[[ MATERIAL FOR THIS TASK, beginning ]]

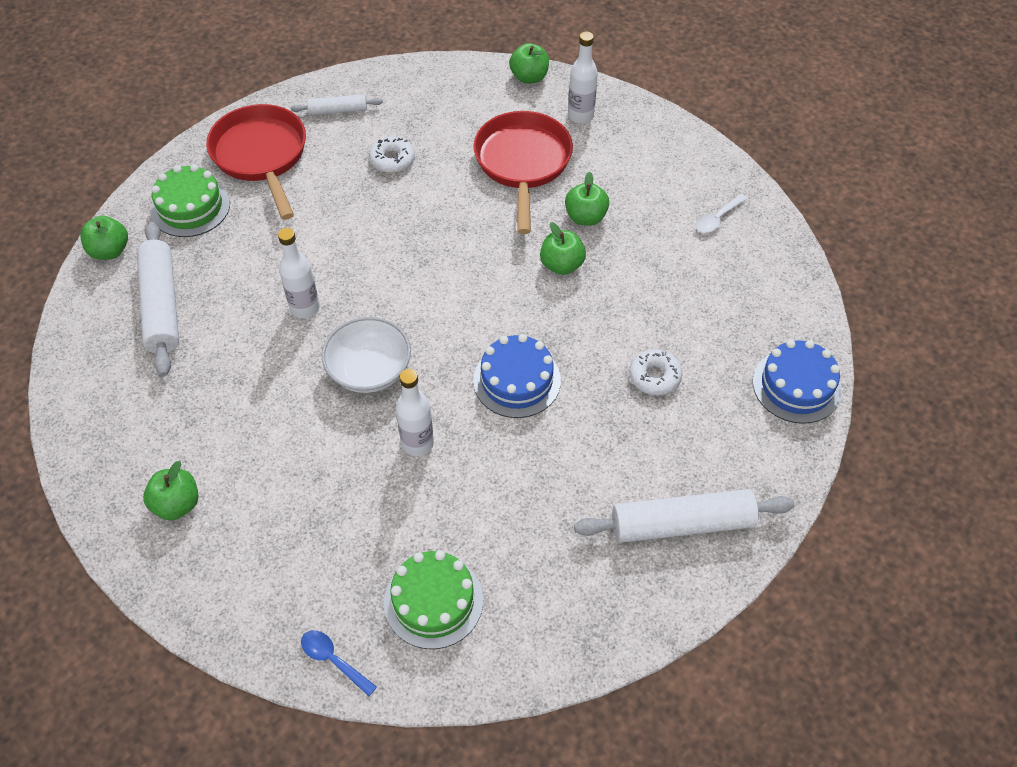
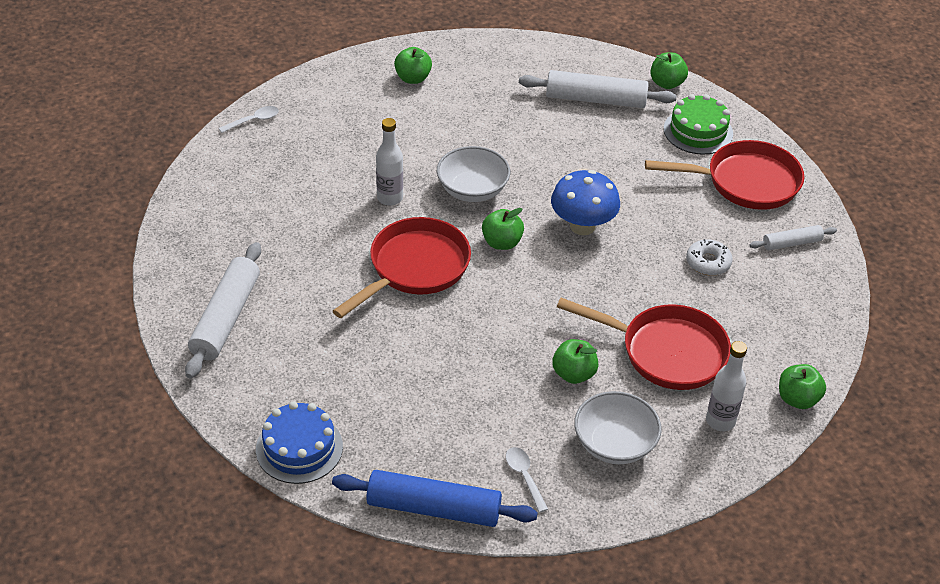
camera: 110 degrees right, 10 degrees down
(305, 308) = (554, 170): white bottle -> none
(333, 660) = (254, 120): blue spoon -> white spoon
(338, 111) = (791, 243): white rolling pin -> white rolling pin turned 60 degrees clockwise
(384, 262) = (582, 226): none -> blue mushroom
(433, 601) = (261, 173): green cake -> none
(517, 380) = (414, 268): blue cake -> red pan
(561, 265) = (522, 337): green apple -> green apple (502, 243)
(646, 172) = (614, 444): none -> white bowl
(654, 377) = (367, 354): white donut -> none
(790, 266) = (434, 508): none -> blue rolling pin

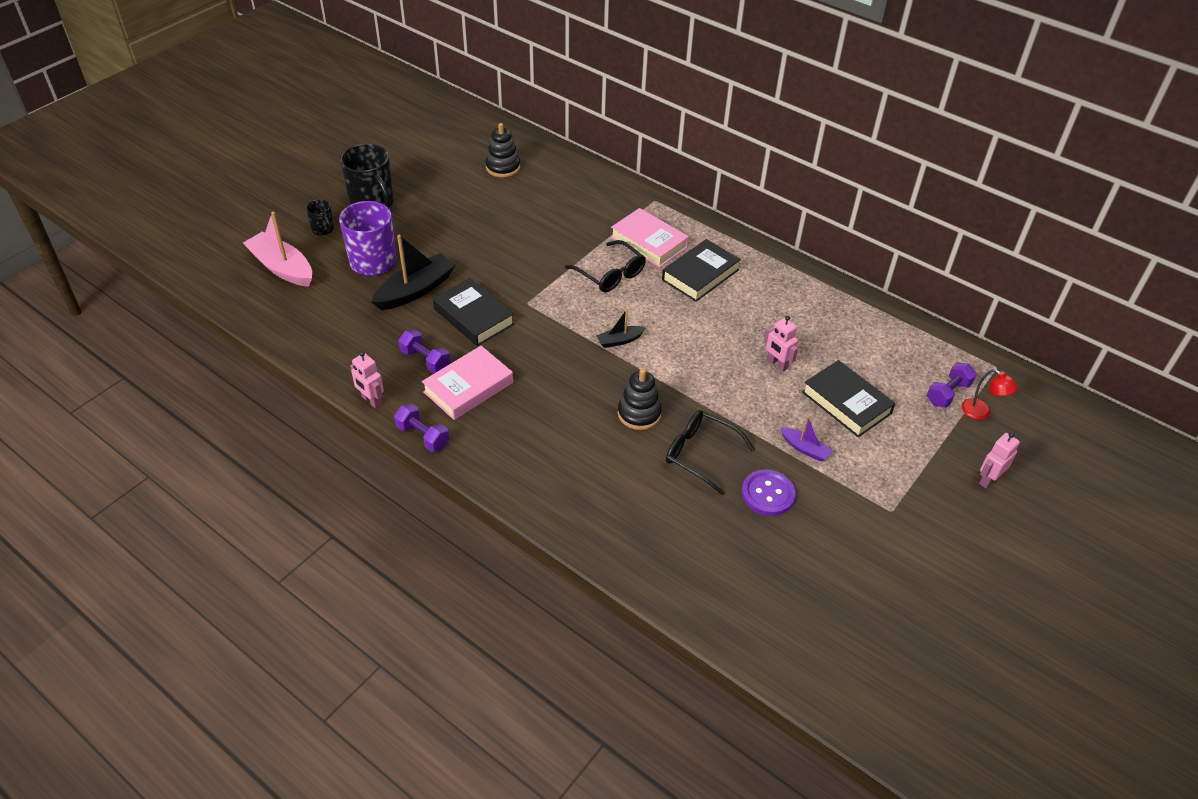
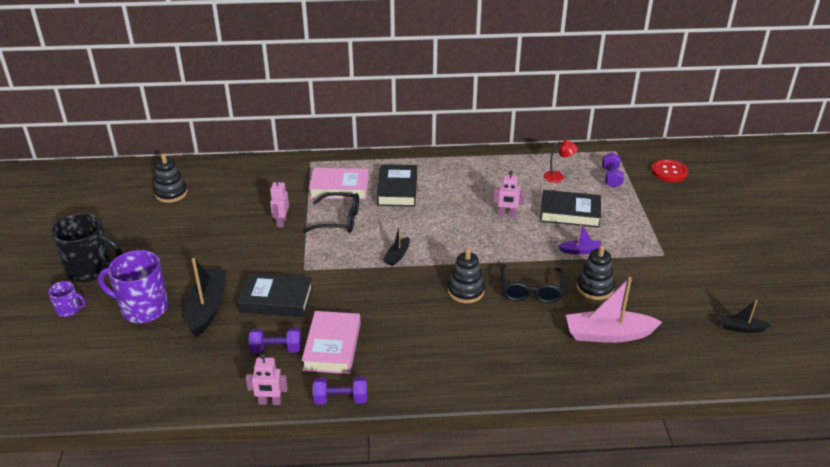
camera: 40 degrees left, 10 degrees down
(282, 268) = (66, 357): pink boat -> pink boat (608, 334)
(323, 229) = (69, 310): black mug -> purple mug
(700, 454) = (531, 291): black glasses -> black glasses turned 75 degrees counterclockwise
(768, 494) = (594, 288): purple button -> black stacking toy
(870, 641) = (741, 328): none -> black boat
(981, 412) = (638, 178): red lamp -> red lamp (558, 177)
(988, 479) = (684, 209): pink robot -> pink robot (281, 222)
(1030, 428) = (669, 172): none -> red button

[[ MATERIAL FOR THIS TASK, end ]]

[TASK STATEMENT] The answer should consist only of the number of lines above in which "pink" appears.

[TASK OUTPUT] 2